SHORT PROBLEM:
Reproduce all of the material below word for word, keeping every line in its original order.

[Part of a data file]
◇ ◇ ◇ ◇ ◇ ◇ ◇

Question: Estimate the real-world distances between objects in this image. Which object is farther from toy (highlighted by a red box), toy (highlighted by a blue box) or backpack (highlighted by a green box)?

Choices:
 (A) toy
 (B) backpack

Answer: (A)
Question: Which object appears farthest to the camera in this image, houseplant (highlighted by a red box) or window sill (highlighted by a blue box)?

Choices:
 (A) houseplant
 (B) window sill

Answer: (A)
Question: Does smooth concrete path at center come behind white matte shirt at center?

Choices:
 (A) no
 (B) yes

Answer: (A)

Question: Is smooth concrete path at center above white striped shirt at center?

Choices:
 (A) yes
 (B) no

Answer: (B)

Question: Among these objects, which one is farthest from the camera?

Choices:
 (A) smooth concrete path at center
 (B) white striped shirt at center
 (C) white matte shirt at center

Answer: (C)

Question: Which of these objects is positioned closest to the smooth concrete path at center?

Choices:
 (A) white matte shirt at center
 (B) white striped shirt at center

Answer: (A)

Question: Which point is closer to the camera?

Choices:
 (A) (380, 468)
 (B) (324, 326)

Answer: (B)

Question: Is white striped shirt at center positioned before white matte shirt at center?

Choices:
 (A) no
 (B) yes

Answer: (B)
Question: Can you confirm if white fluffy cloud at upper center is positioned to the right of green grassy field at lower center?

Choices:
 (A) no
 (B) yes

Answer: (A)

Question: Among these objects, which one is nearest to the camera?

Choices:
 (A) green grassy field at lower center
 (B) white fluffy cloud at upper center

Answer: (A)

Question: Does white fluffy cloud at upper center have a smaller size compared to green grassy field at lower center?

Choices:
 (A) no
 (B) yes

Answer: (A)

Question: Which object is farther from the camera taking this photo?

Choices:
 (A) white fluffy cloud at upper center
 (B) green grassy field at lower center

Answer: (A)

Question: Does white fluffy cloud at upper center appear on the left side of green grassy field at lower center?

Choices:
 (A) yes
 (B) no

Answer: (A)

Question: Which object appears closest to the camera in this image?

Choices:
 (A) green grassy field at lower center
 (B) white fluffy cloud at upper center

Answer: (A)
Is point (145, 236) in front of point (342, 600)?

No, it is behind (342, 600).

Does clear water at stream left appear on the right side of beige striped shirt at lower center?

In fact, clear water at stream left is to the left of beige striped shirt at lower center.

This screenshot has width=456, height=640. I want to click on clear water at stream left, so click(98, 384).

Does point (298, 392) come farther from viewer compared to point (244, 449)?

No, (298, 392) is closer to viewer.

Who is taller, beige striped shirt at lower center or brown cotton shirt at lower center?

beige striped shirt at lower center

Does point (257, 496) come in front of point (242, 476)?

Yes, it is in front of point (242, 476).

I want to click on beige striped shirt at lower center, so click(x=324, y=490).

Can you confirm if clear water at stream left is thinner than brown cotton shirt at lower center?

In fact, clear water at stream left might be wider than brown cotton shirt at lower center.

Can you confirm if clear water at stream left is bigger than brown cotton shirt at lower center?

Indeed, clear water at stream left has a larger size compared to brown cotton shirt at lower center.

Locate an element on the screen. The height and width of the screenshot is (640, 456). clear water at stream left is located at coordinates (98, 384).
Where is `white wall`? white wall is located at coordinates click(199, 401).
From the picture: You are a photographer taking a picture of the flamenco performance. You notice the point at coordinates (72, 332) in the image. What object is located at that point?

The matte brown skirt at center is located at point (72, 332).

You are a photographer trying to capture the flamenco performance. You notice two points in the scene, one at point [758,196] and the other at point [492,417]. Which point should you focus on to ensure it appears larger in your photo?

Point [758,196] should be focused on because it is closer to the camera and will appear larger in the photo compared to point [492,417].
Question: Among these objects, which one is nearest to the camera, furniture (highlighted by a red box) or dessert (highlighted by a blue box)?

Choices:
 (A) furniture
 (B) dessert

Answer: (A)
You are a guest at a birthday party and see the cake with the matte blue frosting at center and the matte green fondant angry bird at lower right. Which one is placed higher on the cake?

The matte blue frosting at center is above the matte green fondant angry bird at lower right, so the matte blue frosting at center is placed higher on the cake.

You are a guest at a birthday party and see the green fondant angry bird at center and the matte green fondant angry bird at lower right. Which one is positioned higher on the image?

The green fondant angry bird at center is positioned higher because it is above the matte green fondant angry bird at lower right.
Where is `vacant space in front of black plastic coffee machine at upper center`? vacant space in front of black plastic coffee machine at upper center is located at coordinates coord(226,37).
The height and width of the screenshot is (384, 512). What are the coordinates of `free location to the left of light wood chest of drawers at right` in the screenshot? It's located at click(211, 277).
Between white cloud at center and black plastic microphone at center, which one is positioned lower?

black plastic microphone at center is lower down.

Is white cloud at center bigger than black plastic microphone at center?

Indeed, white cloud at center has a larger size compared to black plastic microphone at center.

◇ ◇ ◇ ◇ ◇ ◇ ◇

OUTPUT BELOW:
Question: Estimate the real-world distances between objects in this image. Which object is farther from toy (highlighted by a red box), toy (highlighted by a blue box) or backpack (highlighted by a green box)?

Choices:
 (A) toy
 (B) backpack

Answer: (A)
Question: Which object appears farthest to the camera in this image, houseplant (highlighted by a red box) or window sill (highlighted by a blue box)?

Choices:
 (A) houseplant
 (B) window sill

Answer: (A)
Question: Does smooth concrete path at center come behind white matte shirt at center?

Choices:
 (A) no
 (B) yes

Answer: (A)

Question: Is smooth concrete path at center above white striped shirt at center?

Choices:
 (A) yes
 (B) no

Answer: (B)

Question: Among these objects, which one is farthest from the camera?

Choices:
 (A) smooth concrete path at center
 (B) white striped shirt at center
 (C) white matte shirt at center

Answer: (C)

Question: Which of these objects is positioned closest to the smooth concrete path at center?

Choices:
 (A) white matte shirt at center
 (B) white striped shirt at center

Answer: (A)

Question: Which point is closer to the camera?

Choices:
 (A) (380, 468)
 (B) (324, 326)

Answer: (B)

Question: Is white striped shirt at center positioned before white matte shirt at center?

Choices:
 (A) no
 (B) yes

Answer: (B)
Question: Can you confirm if white fluffy cloud at upper center is positioned to the right of green grassy field at lower center?

Choices:
 (A) no
 (B) yes

Answer: (A)

Question: Among these objects, which one is nearest to the camera?

Choices:
 (A) green grassy field at lower center
 (B) white fluffy cloud at upper center

Answer: (A)

Question: Does white fluffy cloud at upper center have a smaller size compared to green grassy field at lower center?

Choices:
 (A) no
 (B) yes

Answer: (A)

Question: Which object is farther from the camera taking this photo?

Choices:
 (A) white fluffy cloud at upper center
 (B) green grassy field at lower center

Answer: (A)

Question: Does white fluffy cloud at upper center appear on the left side of green grassy field at lower center?

Choices:
 (A) yes
 (B) no

Answer: (A)

Question: Which object appears closest to the camera in this image?

Choices:
 (A) green grassy field at lower center
 (B) white fluffy cloud at upper center

Answer: (A)
Is point (145, 236) in front of point (342, 600)?

No, it is behind (342, 600).

Does clear water at stream left appear on the right side of beige striped shirt at lower center?

In fact, clear water at stream left is to the left of beige striped shirt at lower center.

This screenshot has width=456, height=640. I want to click on clear water at stream left, so click(98, 384).

Does point (298, 392) come farther from viewer compared to point (244, 449)?

No, (298, 392) is closer to viewer.

Who is taller, beige striped shirt at lower center or brown cotton shirt at lower center?

beige striped shirt at lower center

Does point (257, 496) come in front of point (242, 476)?

Yes, it is in front of point (242, 476).

I want to click on beige striped shirt at lower center, so click(x=324, y=490).

Can you confirm if clear water at stream left is thinner than brown cotton shirt at lower center?

In fact, clear water at stream left might be wider than brown cotton shirt at lower center.

Can you confirm if clear water at stream left is bigger than brown cotton shirt at lower center?

Indeed, clear water at stream left has a larger size compared to brown cotton shirt at lower center.

Locate an element on the screen. The height and width of the screenshot is (640, 456). clear water at stream left is located at coordinates (98, 384).
Where is `white wall`? white wall is located at coordinates click(199, 401).
From the picture: You are a photographer taking a picture of the flamenco performance. You notice the point at coordinates (72, 332) in the image. What object is located at that point?

The matte brown skirt at center is located at point (72, 332).

You are a photographer trying to capture the flamenco performance. You notice two points in the scene, one at point [758,196] and the other at point [492,417]. Which point should you focus on to ensure it appears larger in your photo?

Point [758,196] should be focused on because it is closer to the camera and will appear larger in the photo compared to point [492,417].
Question: Among these objects, which one is nearest to the camera, furniture (highlighted by a red box) or dessert (highlighted by a blue box)?

Choices:
 (A) furniture
 (B) dessert

Answer: (A)
You are a guest at a birthday party and see the cake with the matte blue frosting at center and the matte green fondant angry bird at lower right. Which one is placed higher on the cake?

The matte blue frosting at center is above the matte green fondant angry bird at lower right, so the matte blue frosting at center is placed higher on the cake.

You are a guest at a birthday party and see the green fondant angry bird at center and the matte green fondant angry bird at lower right. Which one is positioned higher on the image?

The green fondant angry bird at center is positioned higher because it is above the matte green fondant angry bird at lower right.
Where is `vacant space in front of black plastic coffee machine at upper center`? vacant space in front of black plastic coffee machine at upper center is located at coordinates coord(226,37).
The height and width of the screenshot is (384, 512). What are the coordinates of `free location to the left of light wood chest of drawers at right` in the screenshot? It's located at click(211, 277).
Between white cloud at center and black plastic microphone at center, which one is positioned lower?

black plastic microphone at center is lower down.

Is white cloud at center bigger than black plastic microphone at center?

Indeed, white cloud at center has a larger size compared to black plastic microphone at center.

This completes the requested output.